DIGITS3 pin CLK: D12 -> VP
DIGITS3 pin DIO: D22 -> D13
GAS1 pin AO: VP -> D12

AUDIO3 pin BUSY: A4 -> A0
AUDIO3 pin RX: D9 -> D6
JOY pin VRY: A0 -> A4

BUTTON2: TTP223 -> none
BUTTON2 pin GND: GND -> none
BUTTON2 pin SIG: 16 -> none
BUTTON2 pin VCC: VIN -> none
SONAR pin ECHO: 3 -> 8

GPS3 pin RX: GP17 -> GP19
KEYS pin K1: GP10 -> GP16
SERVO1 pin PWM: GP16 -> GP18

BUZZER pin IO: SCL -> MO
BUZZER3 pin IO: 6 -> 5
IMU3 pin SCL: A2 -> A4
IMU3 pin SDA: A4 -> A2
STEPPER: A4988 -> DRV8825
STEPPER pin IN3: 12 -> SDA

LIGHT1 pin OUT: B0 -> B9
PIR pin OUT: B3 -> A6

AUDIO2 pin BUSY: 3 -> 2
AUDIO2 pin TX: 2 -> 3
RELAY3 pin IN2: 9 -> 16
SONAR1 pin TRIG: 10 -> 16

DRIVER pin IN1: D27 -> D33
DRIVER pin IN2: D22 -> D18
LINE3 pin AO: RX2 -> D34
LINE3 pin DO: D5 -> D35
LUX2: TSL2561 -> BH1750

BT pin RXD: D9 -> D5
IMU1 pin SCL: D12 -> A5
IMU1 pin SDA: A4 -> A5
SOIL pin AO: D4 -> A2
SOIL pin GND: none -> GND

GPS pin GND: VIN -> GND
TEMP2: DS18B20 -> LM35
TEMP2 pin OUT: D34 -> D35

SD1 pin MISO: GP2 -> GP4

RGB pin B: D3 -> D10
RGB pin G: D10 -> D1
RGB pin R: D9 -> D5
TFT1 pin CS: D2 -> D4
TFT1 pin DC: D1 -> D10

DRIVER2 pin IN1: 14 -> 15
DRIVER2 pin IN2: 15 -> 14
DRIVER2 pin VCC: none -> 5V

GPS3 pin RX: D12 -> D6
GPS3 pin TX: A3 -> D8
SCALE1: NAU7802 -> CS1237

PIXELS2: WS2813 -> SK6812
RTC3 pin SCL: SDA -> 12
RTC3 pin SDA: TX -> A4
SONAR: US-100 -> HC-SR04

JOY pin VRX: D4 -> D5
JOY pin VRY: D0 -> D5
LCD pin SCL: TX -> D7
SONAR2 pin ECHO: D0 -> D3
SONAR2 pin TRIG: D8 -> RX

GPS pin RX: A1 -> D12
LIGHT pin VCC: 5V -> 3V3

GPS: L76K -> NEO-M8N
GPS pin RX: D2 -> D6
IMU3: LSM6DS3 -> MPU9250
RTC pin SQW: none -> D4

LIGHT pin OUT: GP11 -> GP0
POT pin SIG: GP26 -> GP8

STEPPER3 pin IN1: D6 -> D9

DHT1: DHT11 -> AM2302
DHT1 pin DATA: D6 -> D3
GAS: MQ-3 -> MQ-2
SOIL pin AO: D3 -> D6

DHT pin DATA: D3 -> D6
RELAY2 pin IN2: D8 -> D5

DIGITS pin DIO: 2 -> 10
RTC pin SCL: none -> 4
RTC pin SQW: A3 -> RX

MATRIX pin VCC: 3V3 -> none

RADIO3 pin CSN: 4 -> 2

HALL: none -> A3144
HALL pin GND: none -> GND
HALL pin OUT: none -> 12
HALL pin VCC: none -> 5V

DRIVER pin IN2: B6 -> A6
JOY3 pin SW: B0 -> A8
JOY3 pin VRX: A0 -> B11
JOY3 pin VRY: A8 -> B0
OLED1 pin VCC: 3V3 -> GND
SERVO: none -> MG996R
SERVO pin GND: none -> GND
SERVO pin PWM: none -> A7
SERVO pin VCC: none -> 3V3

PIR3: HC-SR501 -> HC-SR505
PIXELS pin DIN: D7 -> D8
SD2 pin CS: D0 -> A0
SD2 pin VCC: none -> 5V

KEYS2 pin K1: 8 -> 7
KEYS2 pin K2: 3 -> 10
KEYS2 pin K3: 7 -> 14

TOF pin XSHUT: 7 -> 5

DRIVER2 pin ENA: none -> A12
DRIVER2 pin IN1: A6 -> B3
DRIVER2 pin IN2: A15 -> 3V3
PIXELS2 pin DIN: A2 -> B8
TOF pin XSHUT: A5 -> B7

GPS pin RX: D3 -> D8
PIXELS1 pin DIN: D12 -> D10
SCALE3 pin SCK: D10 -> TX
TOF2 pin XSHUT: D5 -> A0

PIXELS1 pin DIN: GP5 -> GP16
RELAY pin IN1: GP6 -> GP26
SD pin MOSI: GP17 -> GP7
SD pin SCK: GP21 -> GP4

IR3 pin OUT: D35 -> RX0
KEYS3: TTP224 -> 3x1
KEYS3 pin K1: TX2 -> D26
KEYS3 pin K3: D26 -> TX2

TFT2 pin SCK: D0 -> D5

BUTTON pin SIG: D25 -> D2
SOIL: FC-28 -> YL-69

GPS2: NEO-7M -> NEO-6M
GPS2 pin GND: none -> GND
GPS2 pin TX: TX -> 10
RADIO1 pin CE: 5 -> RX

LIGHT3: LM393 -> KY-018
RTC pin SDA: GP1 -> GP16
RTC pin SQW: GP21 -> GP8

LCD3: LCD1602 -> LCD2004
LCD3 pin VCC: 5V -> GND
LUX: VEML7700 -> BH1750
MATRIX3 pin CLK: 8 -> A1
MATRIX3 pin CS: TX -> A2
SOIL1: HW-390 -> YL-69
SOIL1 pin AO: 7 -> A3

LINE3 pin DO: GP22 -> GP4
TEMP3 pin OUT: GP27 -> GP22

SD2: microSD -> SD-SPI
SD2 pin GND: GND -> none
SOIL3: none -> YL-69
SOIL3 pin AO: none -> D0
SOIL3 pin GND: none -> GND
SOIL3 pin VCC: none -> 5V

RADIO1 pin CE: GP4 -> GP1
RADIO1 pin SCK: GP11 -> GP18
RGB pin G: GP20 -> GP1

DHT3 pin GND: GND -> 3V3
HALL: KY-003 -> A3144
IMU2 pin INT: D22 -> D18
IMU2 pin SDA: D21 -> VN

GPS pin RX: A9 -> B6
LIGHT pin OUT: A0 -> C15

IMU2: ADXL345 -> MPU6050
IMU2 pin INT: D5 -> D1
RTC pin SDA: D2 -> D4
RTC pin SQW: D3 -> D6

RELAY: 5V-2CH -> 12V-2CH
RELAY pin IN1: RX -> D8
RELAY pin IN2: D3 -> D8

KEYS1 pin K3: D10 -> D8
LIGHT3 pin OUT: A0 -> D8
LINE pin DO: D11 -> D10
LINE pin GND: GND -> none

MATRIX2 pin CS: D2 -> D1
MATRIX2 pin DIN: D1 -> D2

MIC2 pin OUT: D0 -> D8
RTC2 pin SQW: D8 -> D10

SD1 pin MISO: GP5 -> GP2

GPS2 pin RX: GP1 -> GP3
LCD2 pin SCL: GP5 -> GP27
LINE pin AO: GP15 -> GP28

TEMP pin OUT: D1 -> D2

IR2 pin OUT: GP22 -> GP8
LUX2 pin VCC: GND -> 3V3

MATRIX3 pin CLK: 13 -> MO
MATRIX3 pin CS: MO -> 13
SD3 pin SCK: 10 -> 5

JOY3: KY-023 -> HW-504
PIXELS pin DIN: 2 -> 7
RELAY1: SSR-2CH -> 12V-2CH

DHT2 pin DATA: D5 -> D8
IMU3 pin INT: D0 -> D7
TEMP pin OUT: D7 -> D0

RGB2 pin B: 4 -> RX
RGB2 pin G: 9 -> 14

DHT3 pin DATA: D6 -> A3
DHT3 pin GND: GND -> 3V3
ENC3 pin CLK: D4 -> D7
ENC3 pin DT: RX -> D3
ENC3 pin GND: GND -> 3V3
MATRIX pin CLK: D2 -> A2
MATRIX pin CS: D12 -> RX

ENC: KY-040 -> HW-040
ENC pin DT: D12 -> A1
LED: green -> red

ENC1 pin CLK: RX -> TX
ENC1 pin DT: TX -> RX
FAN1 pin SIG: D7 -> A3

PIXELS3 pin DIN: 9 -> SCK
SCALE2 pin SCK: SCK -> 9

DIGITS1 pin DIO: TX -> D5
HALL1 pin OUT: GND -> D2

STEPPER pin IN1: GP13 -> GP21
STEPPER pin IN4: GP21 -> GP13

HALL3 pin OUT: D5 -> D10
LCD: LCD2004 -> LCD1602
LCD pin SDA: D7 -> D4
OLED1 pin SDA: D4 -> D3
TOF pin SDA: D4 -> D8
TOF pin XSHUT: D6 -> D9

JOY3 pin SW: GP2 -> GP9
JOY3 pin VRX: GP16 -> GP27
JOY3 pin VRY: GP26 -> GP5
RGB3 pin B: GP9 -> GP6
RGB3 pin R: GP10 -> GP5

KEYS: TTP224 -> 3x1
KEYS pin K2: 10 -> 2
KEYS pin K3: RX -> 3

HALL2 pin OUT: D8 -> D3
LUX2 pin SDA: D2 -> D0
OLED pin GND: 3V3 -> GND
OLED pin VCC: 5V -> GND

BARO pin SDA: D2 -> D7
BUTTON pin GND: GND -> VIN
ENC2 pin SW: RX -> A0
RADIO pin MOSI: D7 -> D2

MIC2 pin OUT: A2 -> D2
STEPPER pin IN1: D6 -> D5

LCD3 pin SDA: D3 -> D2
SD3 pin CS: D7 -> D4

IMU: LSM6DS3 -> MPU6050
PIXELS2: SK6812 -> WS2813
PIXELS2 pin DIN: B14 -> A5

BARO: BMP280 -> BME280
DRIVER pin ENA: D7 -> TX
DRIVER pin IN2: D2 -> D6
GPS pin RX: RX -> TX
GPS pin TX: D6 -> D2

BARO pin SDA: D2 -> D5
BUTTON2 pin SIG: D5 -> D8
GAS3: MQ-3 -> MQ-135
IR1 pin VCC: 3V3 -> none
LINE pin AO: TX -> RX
○ ○ ○ ○ ○ ○ ○
> _Work request_: Please set down again, word for word, only the lines from the start of the entries through the line with "SD1 pin MISO: GP2 -> GP4", both ends included.

> _Answer to this problem_:
DIGITS3 pin CLK: D12 -> VP
DIGITS3 pin DIO: D22 -> D13
GAS1 pin AO: VP -> D12

AUDIO3 pin BUSY: A4 -> A0
AUDIO3 pin RX: D9 -> D6
JOY pin VRY: A0 -> A4

BUTTON2: TTP223 -> none
BUTTON2 pin GND: GND -> none
BUTTON2 pin SIG: 16 -> none
BUTTON2 pin VCC: VIN -> none
SONAR pin ECHO: 3 -> 8

GPS3 pin RX: GP17 -> GP19
KEYS pin K1: GP10 -> GP16
SERVO1 pin PWM: GP16 -> GP18

BUZZER pin IO: SCL -> MO
BUZZER3 pin IO: 6 -> 5
IMU3 pin SCL: A2 -> A4
IMU3 pin SDA: A4 -> A2
STEPPER: A4988 -> DRV8825
STEPPER pin IN3: 12 -> SDA

LIGHT1 pin OUT: B0 -> B9
PIR pin OUT: B3 -> A6

AUDIO2 pin BUSY: 3 -> 2
AUDIO2 pin TX: 2 -> 3
RELAY3 pin IN2: 9 -> 16
SONAR1 pin TRIG: 10 -> 16

DRIVER pin IN1: D27 -> D33
DRIVER pin IN2: D22 -> D18
LINE3 pin AO: RX2 -> D34
LINE3 pin DO: D5 -> D35
LUX2: TSL2561 -> BH1750

BT pin RXD: D9 -> D5
IMU1 pin SCL: D12 -> A5
IMU1 pin SDA: A4 -> A5
SOIL pin AO: D4 -> A2
SOIL pin GND: none -> GND

GPS pin GND: VIN -> GND
TEMP2: DS18B20 -> LM35
TEMP2 pin OUT: D34 -> D35

SD1 pin MISO: GP2 -> GP4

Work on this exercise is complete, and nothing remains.